● **AIM OF THE EXERCISE**: Quote the data below in full, minus the images.

GIVEN DATA START

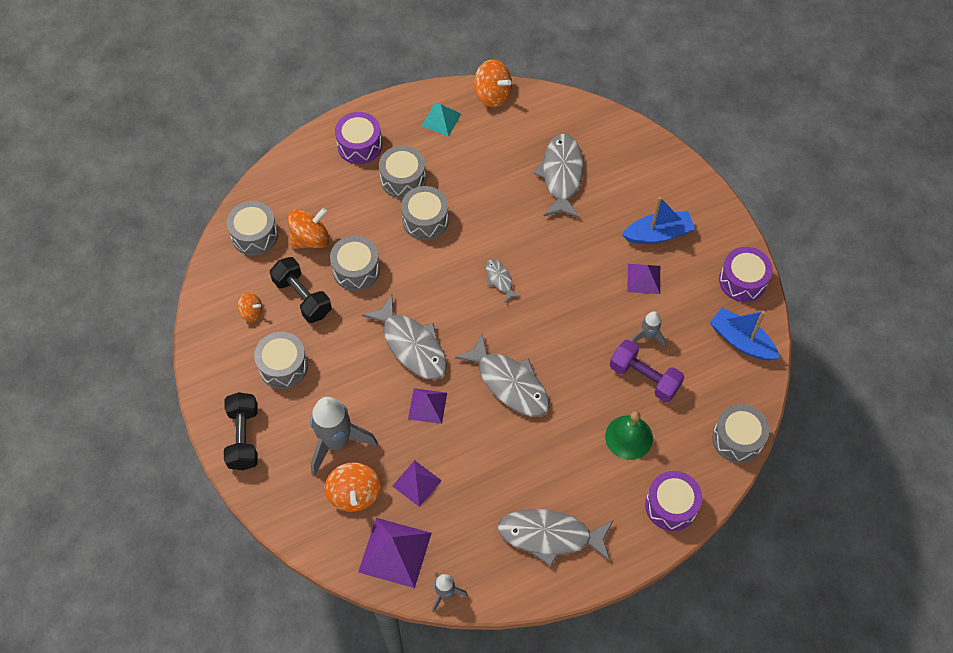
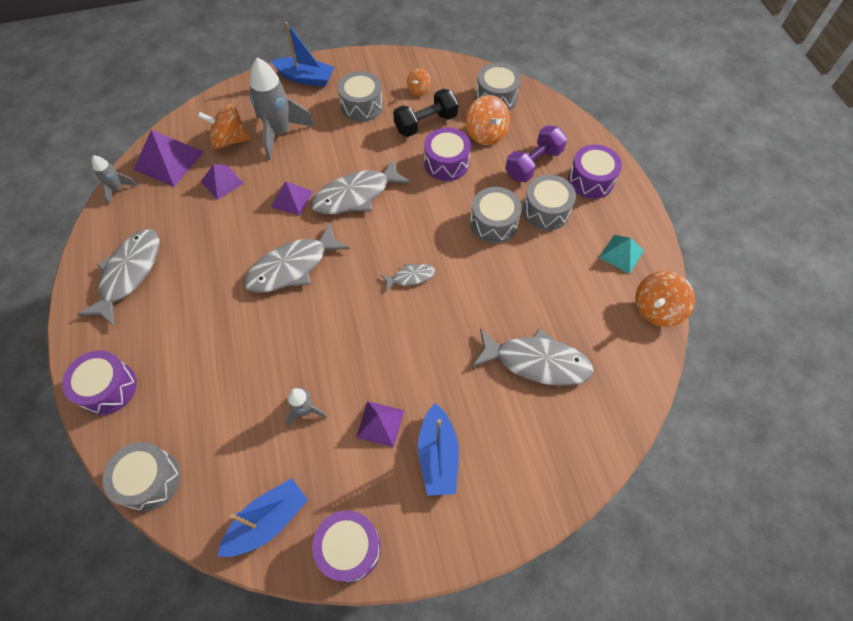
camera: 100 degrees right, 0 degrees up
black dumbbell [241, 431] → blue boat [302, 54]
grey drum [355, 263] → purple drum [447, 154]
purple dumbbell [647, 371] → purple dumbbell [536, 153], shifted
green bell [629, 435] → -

GIVEN DATA END

● **TASK SOLUTION**:
camera: 100 degrees right, 0 degrees up
black dumbbell [241, 431] → blue boat [302, 54]
grey drum [355, 263] → purple drum [447, 154]
purple dumbbell [647, 371] → purple dumbbell [536, 153], shifted
green bell [629, 435] → -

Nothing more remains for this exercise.